— What you should do —
Every line in the listing below from the one with "(110, 350) = (367, 419): none" through the one with "(773, 317) = (865, 638): pink" is to be reproduced exactly, both ends included; leave out the rest.

— Data provided —
■ ■ ■ ■

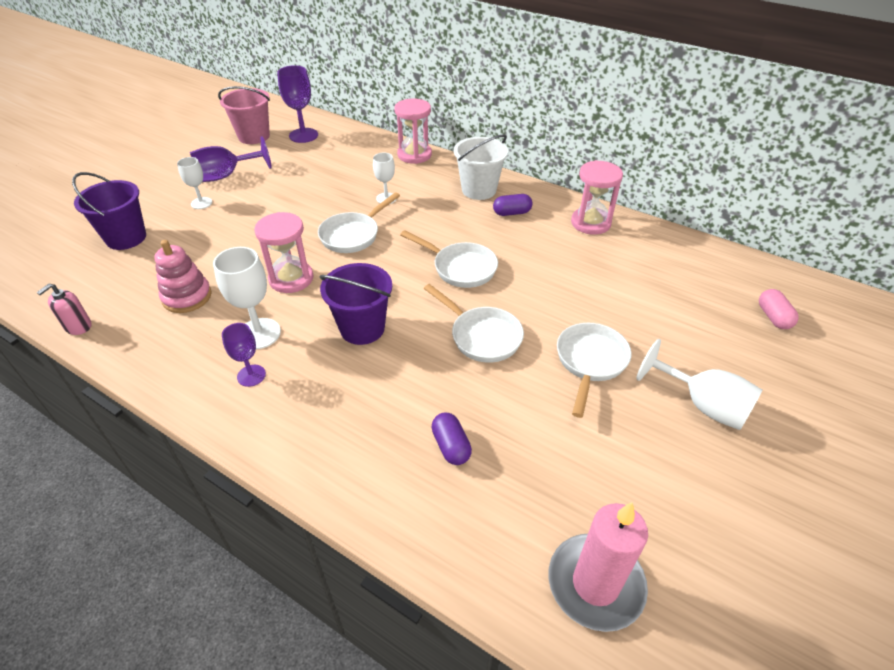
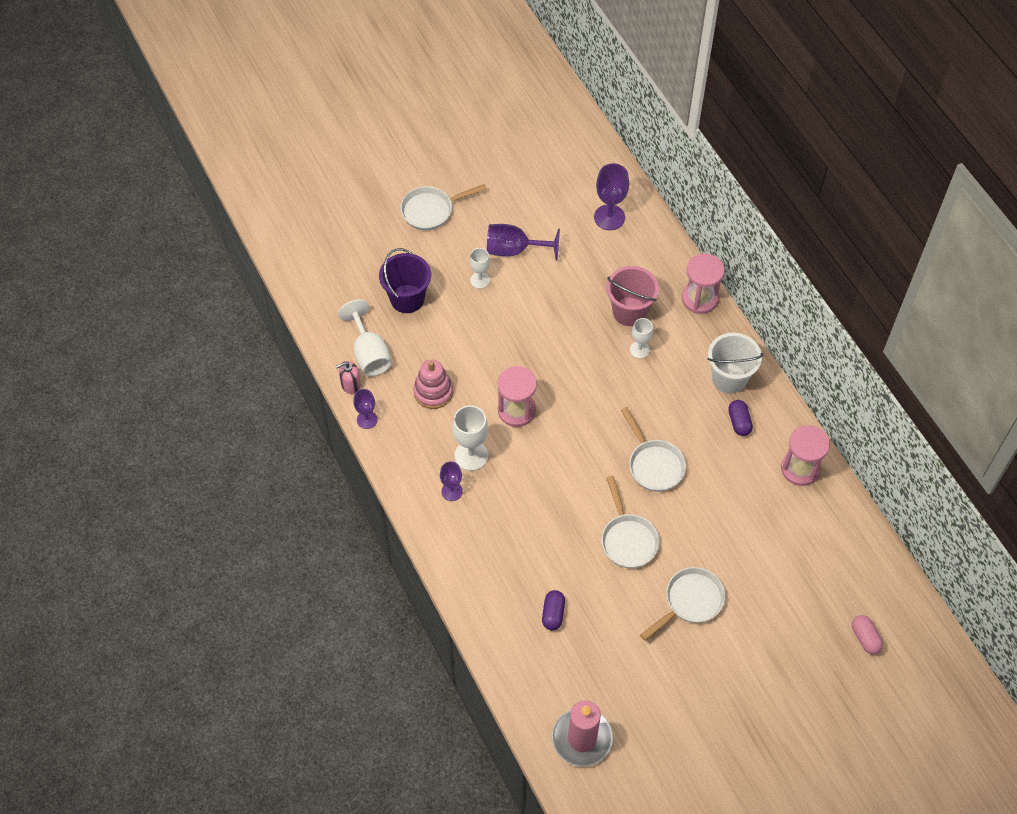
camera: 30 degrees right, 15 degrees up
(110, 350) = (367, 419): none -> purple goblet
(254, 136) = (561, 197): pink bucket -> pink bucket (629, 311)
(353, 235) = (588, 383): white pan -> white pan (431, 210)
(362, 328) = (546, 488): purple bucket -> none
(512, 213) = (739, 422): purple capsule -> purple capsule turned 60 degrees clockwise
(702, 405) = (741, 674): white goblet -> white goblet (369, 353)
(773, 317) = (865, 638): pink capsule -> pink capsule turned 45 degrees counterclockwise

■ ■ ■ ■

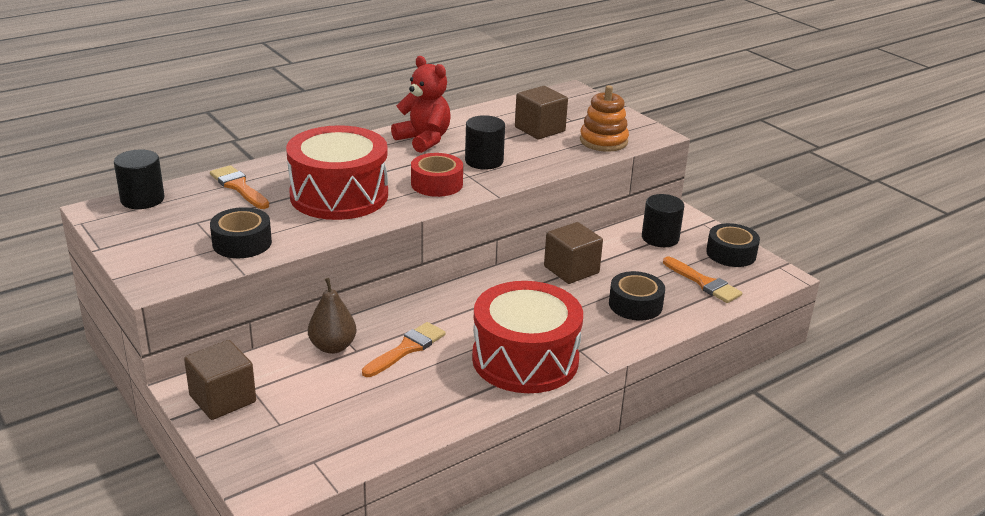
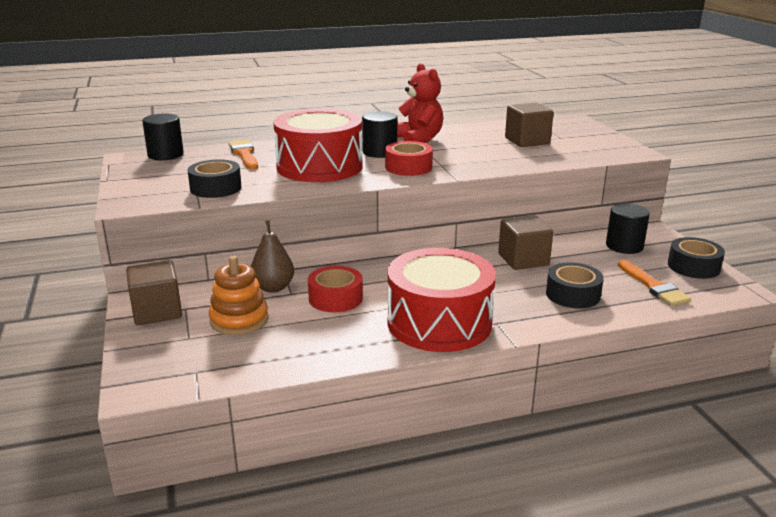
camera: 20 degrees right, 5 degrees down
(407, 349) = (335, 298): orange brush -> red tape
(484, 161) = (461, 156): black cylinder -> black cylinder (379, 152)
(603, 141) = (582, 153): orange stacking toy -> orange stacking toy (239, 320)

■ ■ ■ ■

— Your solution —
(110, 350) = (367, 419): none -> purple goblet
(254, 136) = (561, 197): pink bucket -> pink bucket (629, 311)
(353, 235) = (588, 383): white pan -> white pan (431, 210)
(362, 328) = (546, 488): purple bucket -> none
(512, 213) = (739, 422): purple capsule -> purple capsule turned 60 degrees clockwise
(702, 405) = (741, 674): white goblet -> white goblet (369, 353)
(773, 317) = (865, 638): pink capsule -> pink capsule turned 45 degrees counterclockwise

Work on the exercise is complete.